Data excerpts:
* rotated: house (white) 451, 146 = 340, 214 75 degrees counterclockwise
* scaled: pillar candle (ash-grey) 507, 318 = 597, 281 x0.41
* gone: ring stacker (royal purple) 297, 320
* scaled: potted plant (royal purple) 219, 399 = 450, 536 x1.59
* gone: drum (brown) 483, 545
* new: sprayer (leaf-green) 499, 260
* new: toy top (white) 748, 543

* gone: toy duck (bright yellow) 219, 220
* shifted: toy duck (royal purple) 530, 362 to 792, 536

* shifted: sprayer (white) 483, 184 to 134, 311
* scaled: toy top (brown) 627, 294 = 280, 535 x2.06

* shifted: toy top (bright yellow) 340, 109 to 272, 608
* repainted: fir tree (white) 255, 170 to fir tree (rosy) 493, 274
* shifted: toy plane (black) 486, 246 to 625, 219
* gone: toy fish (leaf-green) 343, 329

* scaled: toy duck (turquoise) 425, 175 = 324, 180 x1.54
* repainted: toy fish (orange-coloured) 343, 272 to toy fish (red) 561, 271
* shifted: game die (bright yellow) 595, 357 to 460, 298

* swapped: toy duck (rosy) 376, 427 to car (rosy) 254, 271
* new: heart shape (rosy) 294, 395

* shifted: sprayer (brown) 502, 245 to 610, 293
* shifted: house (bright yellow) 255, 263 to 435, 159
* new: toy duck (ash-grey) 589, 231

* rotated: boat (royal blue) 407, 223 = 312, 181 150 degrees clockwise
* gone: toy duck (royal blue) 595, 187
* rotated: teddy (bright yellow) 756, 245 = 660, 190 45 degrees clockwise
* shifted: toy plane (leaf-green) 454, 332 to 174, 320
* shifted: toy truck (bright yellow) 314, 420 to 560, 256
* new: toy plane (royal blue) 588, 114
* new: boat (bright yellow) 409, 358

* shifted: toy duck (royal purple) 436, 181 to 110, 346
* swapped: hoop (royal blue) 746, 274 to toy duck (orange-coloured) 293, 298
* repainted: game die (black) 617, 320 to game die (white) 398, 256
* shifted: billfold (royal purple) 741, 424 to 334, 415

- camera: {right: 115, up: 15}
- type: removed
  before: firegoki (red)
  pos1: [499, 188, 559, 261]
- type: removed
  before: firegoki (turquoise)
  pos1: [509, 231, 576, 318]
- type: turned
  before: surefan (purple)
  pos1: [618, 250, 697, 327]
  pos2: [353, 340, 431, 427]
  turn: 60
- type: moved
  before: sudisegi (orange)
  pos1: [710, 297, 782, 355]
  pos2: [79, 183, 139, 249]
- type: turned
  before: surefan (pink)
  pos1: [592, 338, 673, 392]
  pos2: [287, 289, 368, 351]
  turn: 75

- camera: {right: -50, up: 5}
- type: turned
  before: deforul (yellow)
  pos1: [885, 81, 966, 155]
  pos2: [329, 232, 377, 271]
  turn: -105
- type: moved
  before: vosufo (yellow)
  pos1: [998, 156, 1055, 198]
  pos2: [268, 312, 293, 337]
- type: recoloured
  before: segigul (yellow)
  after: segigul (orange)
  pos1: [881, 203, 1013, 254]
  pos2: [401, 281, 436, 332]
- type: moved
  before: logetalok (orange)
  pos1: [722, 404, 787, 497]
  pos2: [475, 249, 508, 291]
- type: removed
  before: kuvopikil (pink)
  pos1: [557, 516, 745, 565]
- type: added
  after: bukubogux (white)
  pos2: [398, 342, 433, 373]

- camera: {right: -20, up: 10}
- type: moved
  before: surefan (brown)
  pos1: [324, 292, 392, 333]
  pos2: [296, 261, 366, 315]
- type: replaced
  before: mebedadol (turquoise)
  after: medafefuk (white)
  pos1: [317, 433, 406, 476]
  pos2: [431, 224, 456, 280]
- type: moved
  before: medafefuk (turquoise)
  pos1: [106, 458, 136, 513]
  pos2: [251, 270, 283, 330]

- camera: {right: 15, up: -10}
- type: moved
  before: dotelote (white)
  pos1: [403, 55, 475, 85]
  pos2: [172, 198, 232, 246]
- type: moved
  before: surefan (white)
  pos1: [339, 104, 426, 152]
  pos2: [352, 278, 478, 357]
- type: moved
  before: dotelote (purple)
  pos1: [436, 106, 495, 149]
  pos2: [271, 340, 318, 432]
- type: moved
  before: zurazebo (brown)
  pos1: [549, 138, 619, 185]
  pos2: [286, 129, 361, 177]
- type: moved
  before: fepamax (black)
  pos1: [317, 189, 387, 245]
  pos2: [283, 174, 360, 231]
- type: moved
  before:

__Work required__: Show me every line of the entries above that holds "firegoki".

__Answer to the problem__:
  before: firegoki (red)
  before: firegoki (turquoise)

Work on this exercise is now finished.